REQUIREMENT
Reproduce the listing below word for word, with no pictures.

⁂

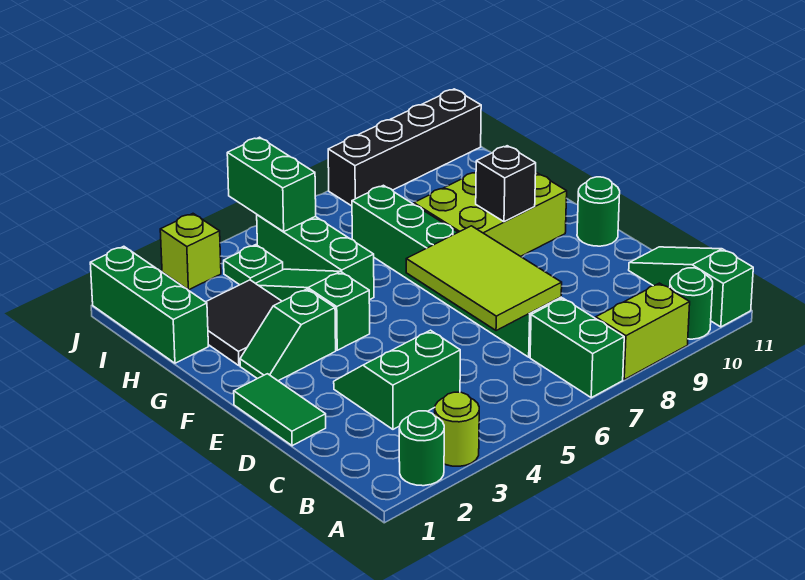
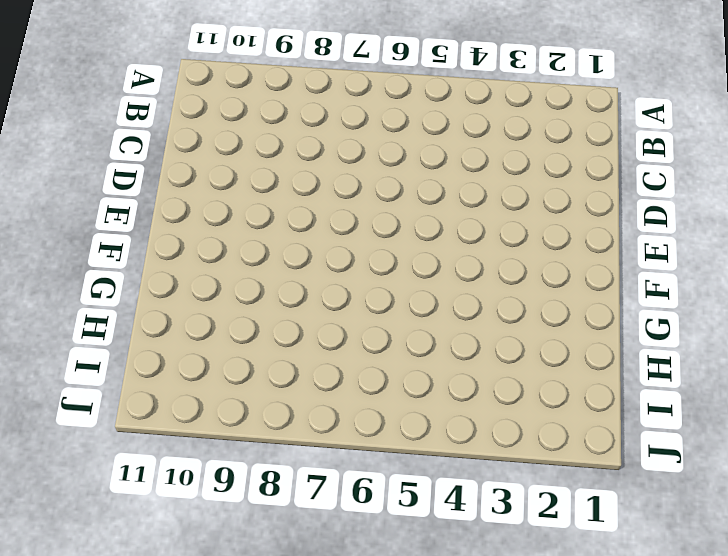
none -> green round brick A2 level 1
none -> lime round brick A3 level 1
none -> green brick A7:B7 level 1

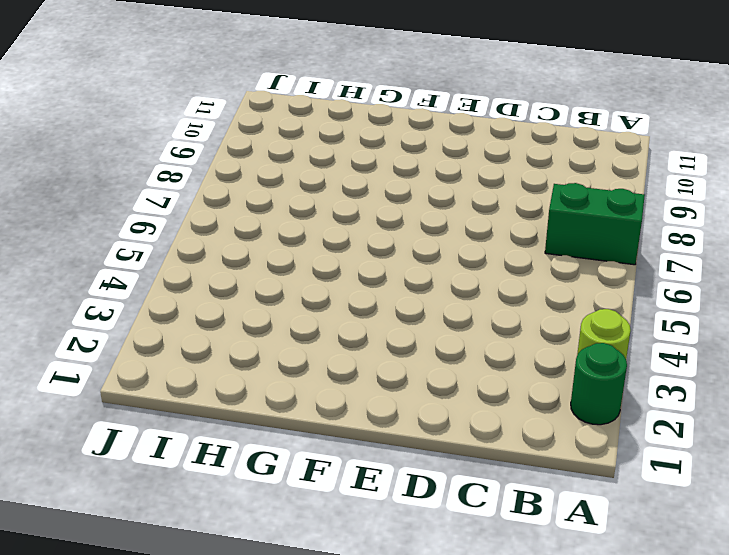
none -> lime brick A8:A9 level 1
none -> green round brick A10 level 1
none -> green slope A11:C11 level 1 top A

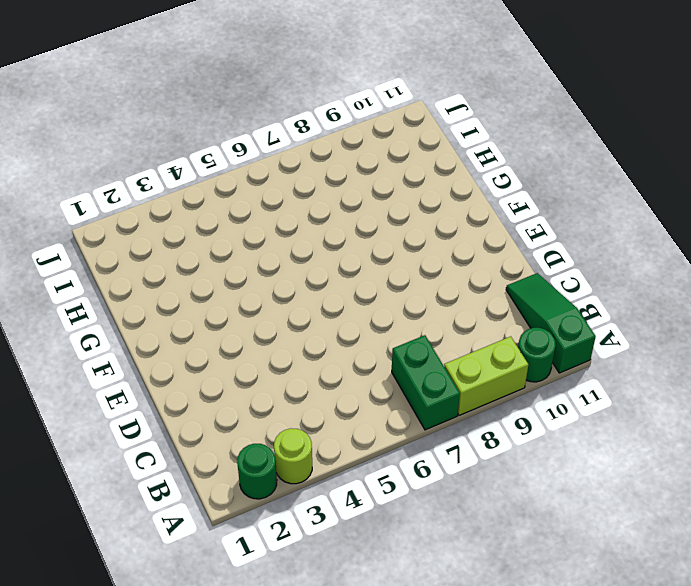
none -> green slope C3:D4 level 1 top C
none -> green brick C7:H7 level 1
none -> green tile D1:E1 level 1

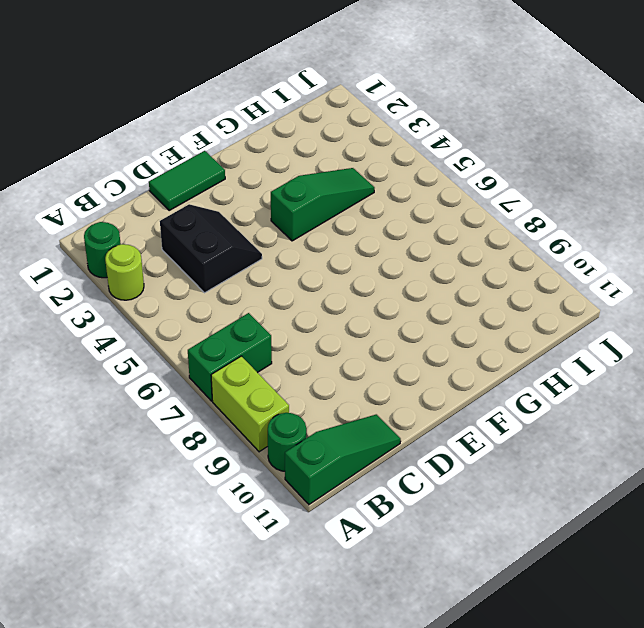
black slope C3:D4 level 1 top C -> green slope C3:D4 level 1 top C
none -> green brick C7:H7 level 1
none -> green round brick E11 level 1
none -> green slope F2:F3 level 1 top 3

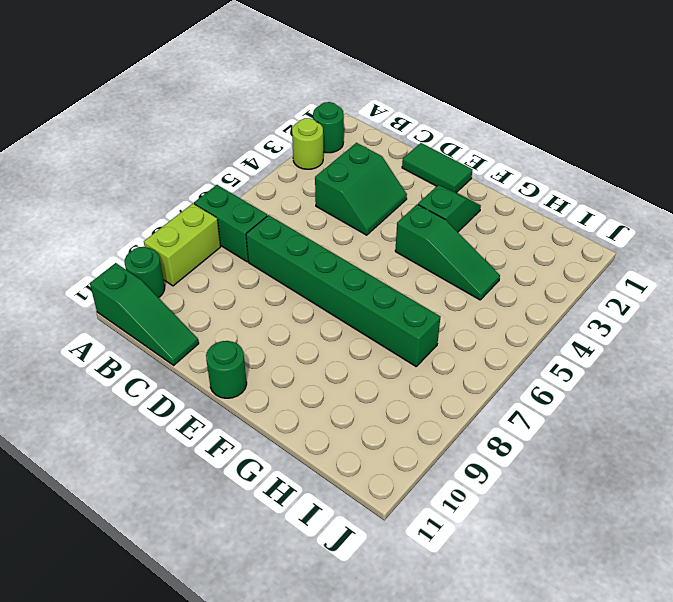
none -> lime brick F8:G10 level 1
none -> black tile G2:H3 level 1
none -> green brick G5:I5 level 1

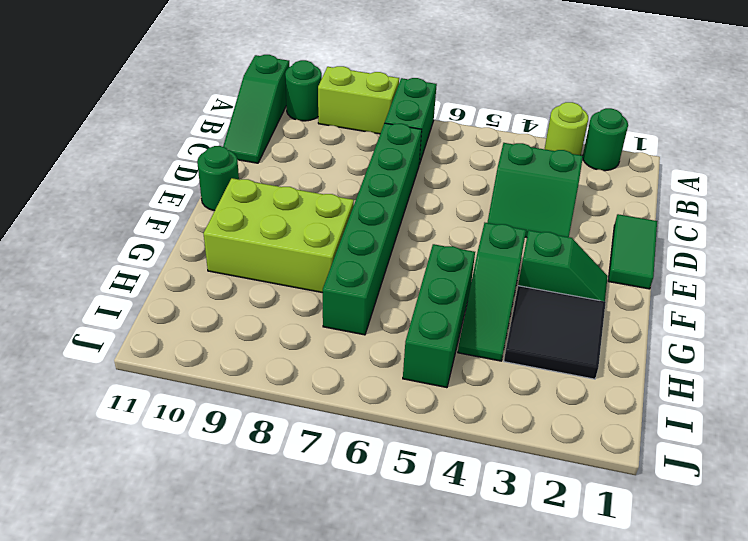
none -> green brick H1:J1 level 1
none -> green plate I4 level 1
none -> lime brick J3 level 1

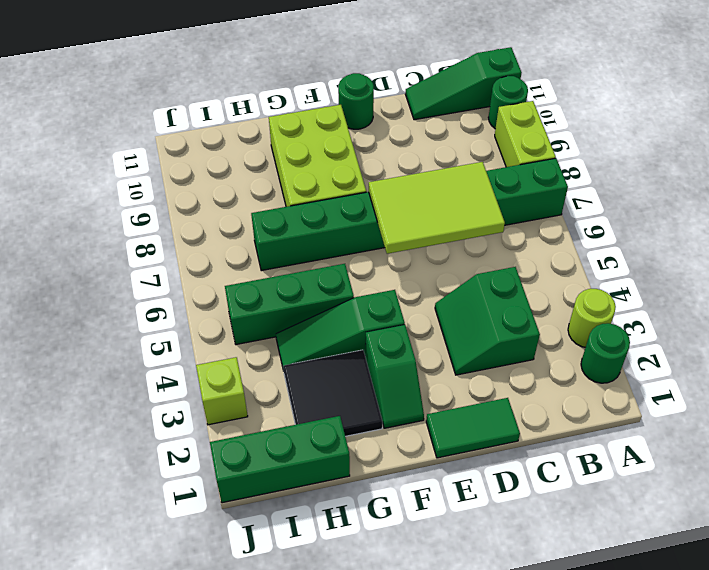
none -> green plate I4 level 1
none -> black brick J8:J11 level 1
none -> black brick F9 level 2

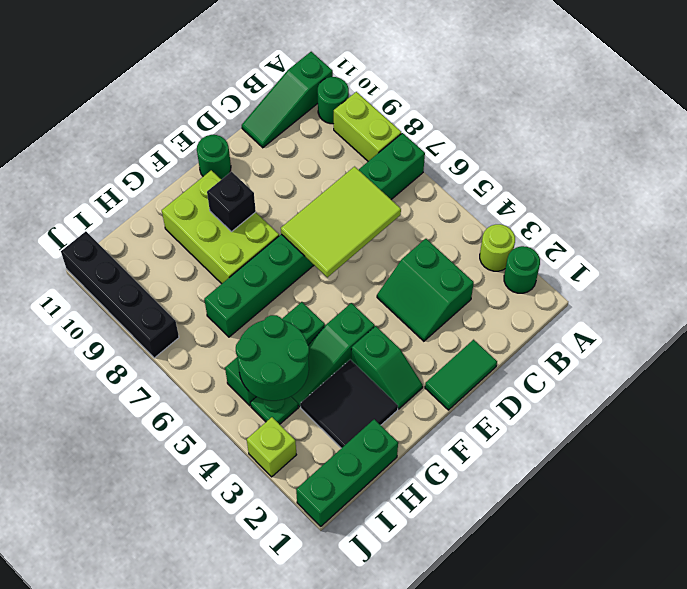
green round brick H4:I5 level 2 -> green brick I5:J5 level 2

⁂

SOLUTION FOR THIS PROBLEM
none -> green round brick A2 level 1
none -> lime round brick A3 level 1
none -> green brick A7:B7 level 1

none -> lime brick A8:A9 level 1
none -> green round brick A10 level 1
none -> green slope A11:C11 level 1 top A

none -> green slope C3:D4 level 1 top C
none -> green brick C7:H7 level 1
none -> green tile D1:E1 level 1

black slope C3:D4 level 1 top C -> green slope C3:D4 level 1 top C
none -> green brick C7:H7 level 1
none -> green round brick E11 level 1
none -> green slope F2:F3 level 1 top 3

none -> lime brick F8:G10 level 1
none -> black tile G2:H3 level 1
none -> green brick G5:I5 level 1

none -> green brick H1:J1 level 1
none -> green plate I4 level 1
none -> lime brick J3 level 1

none -> green plate I4 level 1
none -> black brick J8:J11 level 1
none -> black brick F9 level 2

green round brick H4:I5 level 2 -> green brick I5:J5 level 2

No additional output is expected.